* **Work instructions**:
Take the line that contains "(421, 228) = (434, 262): purple" as the first line and the final line of the records as the last; return exactly those lines and the lines between.

* **Record set**:
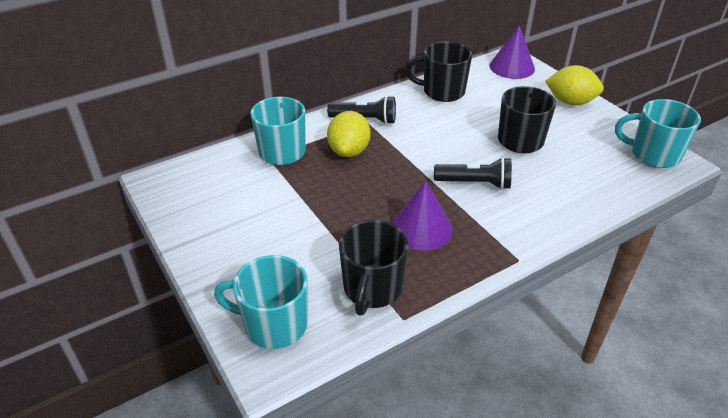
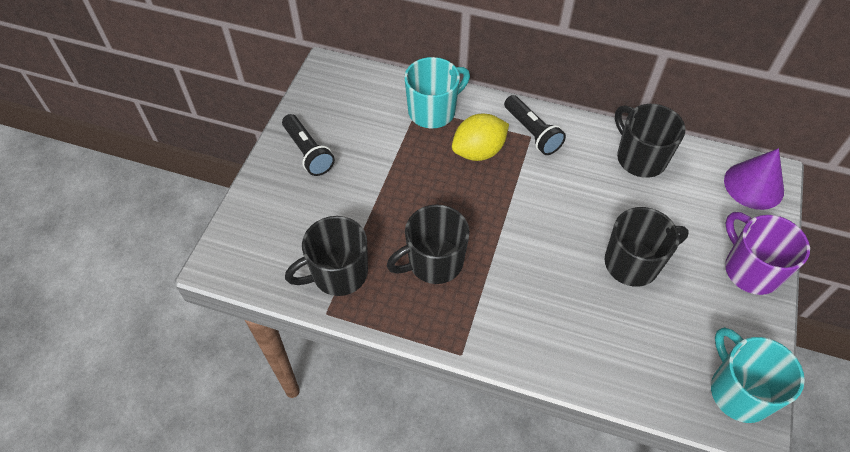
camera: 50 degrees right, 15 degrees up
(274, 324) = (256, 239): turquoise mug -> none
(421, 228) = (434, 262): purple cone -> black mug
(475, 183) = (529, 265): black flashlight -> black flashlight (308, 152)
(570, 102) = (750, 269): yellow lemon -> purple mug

* **Answer to this exercise**:
(421, 228) = (434, 262): purple cone -> black mug
(475, 183) = (529, 265): black flashlight -> black flashlight (308, 152)
(570, 102) = (750, 269): yellow lemon -> purple mug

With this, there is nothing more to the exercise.